* Direction *
Please format the rows from the line with "Figure [254, 931]" to the line with "referenced [532, 1235]", both included, as a two-column CSV with the headers text and answer. Give one CSV line per row, with the row's text and its answer each in a single quoted field and any line breaks replaced by spaces.

--- begin ---

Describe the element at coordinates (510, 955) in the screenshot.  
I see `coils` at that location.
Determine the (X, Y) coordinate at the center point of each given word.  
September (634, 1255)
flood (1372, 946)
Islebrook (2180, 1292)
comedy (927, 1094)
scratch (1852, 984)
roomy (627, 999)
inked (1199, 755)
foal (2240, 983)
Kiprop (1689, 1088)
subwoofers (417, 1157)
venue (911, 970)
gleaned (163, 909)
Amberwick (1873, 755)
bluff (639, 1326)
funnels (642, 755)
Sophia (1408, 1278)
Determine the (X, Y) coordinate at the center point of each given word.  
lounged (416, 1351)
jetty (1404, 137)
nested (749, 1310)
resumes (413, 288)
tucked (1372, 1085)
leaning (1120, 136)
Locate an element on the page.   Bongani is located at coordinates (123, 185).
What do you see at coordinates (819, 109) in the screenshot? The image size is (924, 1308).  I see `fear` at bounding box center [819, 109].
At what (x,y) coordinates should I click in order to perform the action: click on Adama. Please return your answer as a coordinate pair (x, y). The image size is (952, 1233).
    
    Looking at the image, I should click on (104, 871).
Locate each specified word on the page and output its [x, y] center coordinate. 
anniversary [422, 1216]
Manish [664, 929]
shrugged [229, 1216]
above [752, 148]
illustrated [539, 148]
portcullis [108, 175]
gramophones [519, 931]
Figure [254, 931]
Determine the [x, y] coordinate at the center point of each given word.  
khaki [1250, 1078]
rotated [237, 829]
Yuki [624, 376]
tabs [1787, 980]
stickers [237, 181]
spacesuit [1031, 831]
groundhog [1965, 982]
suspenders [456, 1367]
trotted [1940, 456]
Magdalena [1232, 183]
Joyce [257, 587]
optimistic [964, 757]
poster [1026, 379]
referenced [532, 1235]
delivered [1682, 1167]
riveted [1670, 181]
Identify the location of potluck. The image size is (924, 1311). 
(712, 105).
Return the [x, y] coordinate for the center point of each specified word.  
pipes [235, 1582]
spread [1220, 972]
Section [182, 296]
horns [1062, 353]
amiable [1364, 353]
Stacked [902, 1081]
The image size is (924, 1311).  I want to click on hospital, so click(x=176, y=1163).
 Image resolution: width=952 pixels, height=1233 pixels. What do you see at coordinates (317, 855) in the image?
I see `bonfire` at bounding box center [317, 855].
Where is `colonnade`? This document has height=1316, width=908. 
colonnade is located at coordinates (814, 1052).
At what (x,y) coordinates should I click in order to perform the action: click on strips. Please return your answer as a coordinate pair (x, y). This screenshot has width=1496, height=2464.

--- end ---

* Exercise output *
text,answer
"Figure","[254, 931]"
"Determine the [x, y] coordinate at the center point of each given word. khaki","[1250, 1078]"
"rotated","[237, 829]"
"Yuki","[624, 376]"
"tabs","[1787, 980]"
"stickers","[237, 181]"
"spacesuit","[1031, 831]"
"groundhog","[1965, 982]"
"suspenders","[456, 1367]"
"trotted","[1940, 456]"
"Magdalena","[1232, 183]"
"Joyce","[257, 587]"
"optimistic","[964, 757]"
"poster","[1026, 379]"
"referenced","[532, 1235]"